#### [Your instructions]
Restate the data below word for word, and let no image into your version.

------------------------------------------------

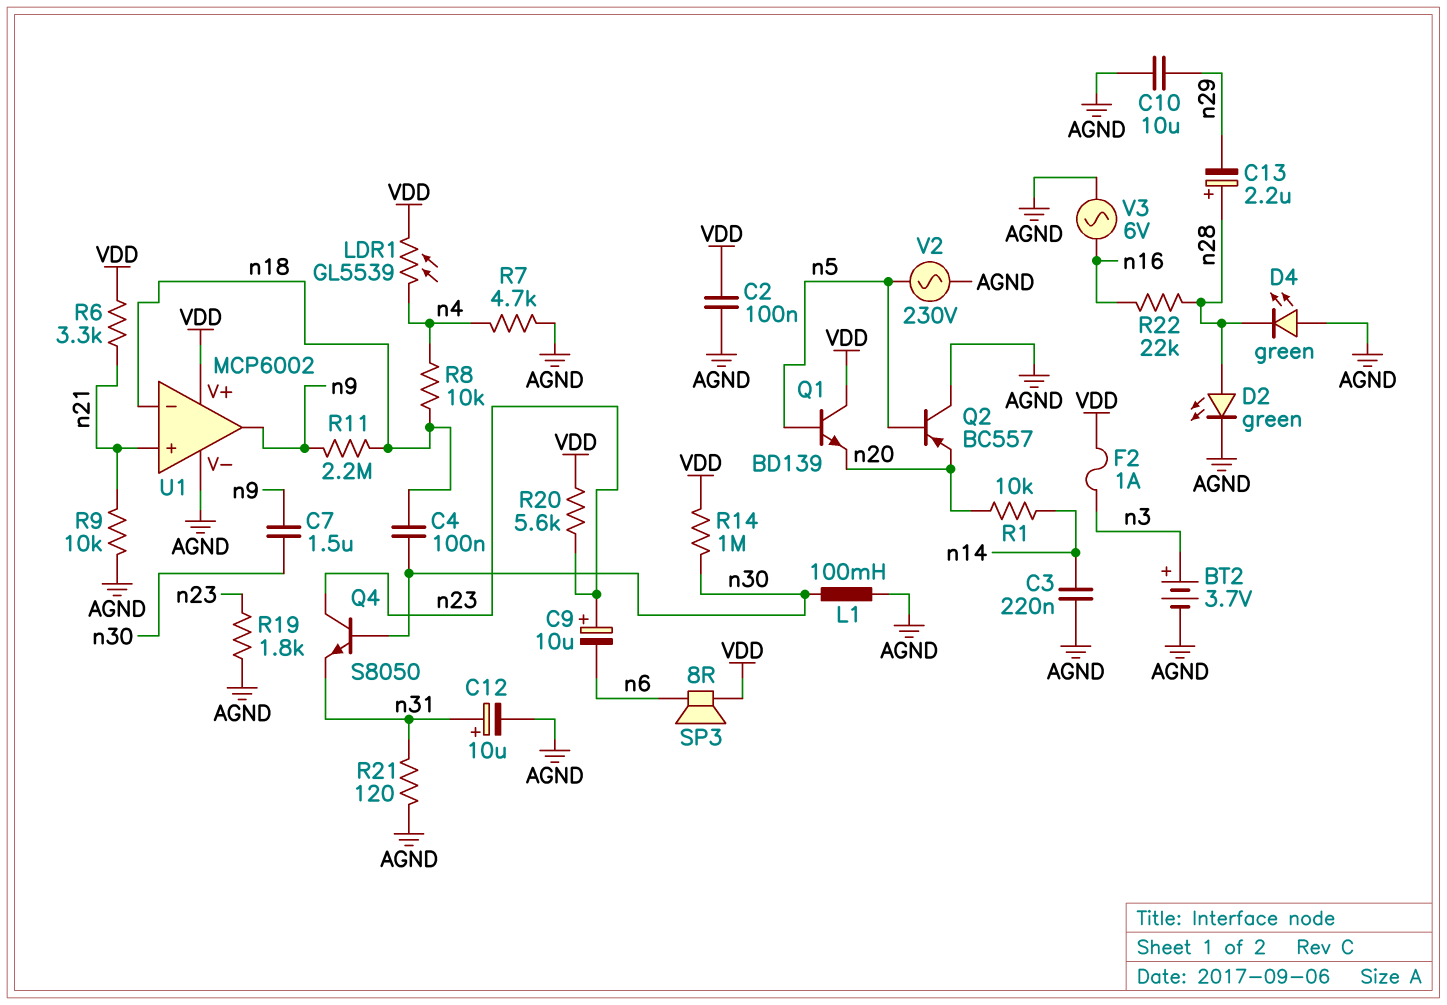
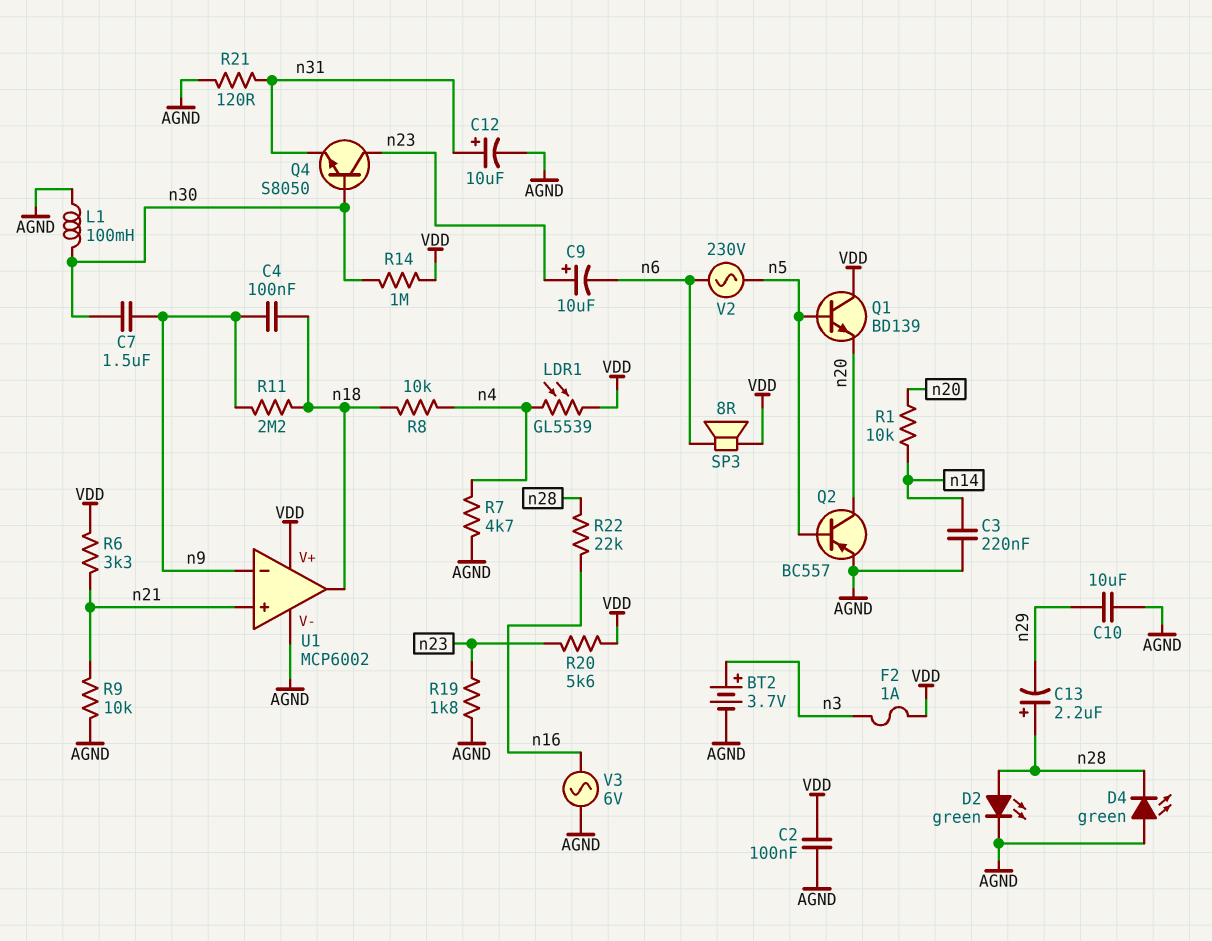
C4: 100nF (n18, n30) -> 100nF (n9, n18)
Q2: PNP BC557 (B n5, C AGND, E n20) -> PNP BC557 (B n5, C n20, E AGND)
U1 pin in-: n18 -> n9
U1 pin out: n9 -> n18
V2: AC 230V (AGND, n5) -> AC 230V (n5, n6)

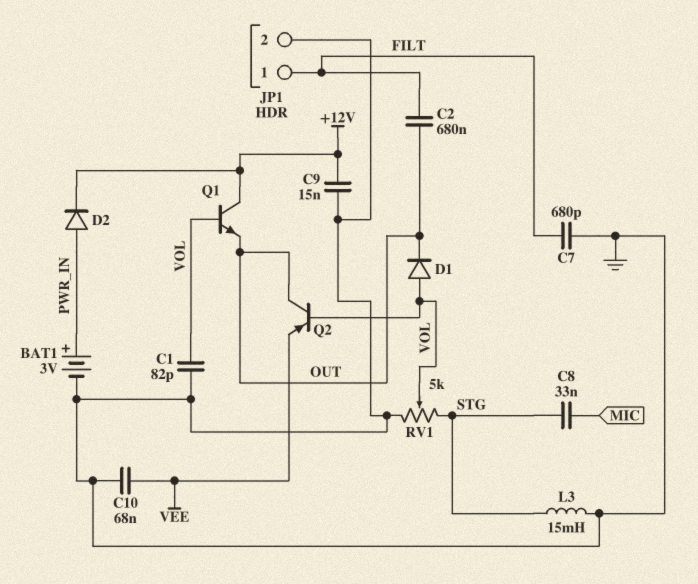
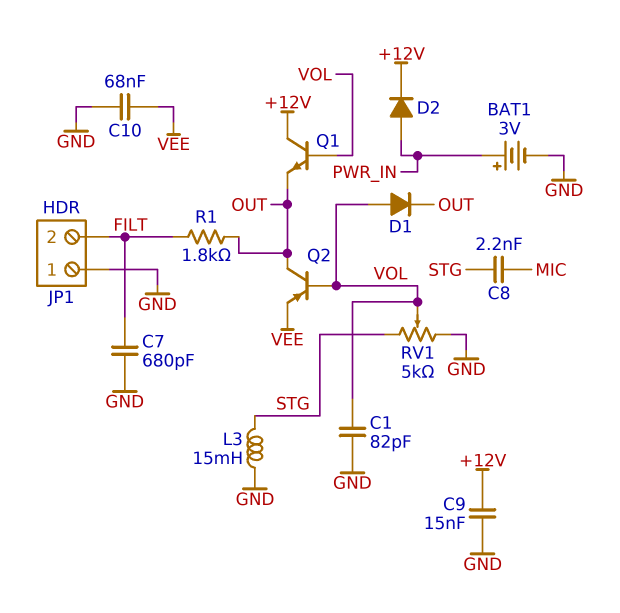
C2: 680nF (FILT, OUT) -> none
C8: 33nF (MIC, STG) -> 2.2nF (MIC, STG)
JP1 pin 1: FILT -> GND
JP1 pin 2: GND -> FILT
R1: none -> 1.8k (FILT, OUT)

------------------------------------------------

#### [Completed task]
C4: 100nF (n18, n30) -> 100nF (n9, n18)
Q2: PNP BC557 (B n5, C AGND, E n20) -> PNP BC557 (B n5, C n20, E AGND)
U1 pin in-: n18 -> n9
U1 pin out: n9 -> n18
V2: AC 230V (AGND, n5) -> AC 230V (n5, n6)

C2: 680nF (FILT, OUT) -> none
C8: 33nF (MIC, STG) -> 2.2nF (MIC, STG)
JP1 pin 1: FILT -> GND
JP1 pin 2: GND -> FILT
R1: none -> 1.8k (FILT, OUT)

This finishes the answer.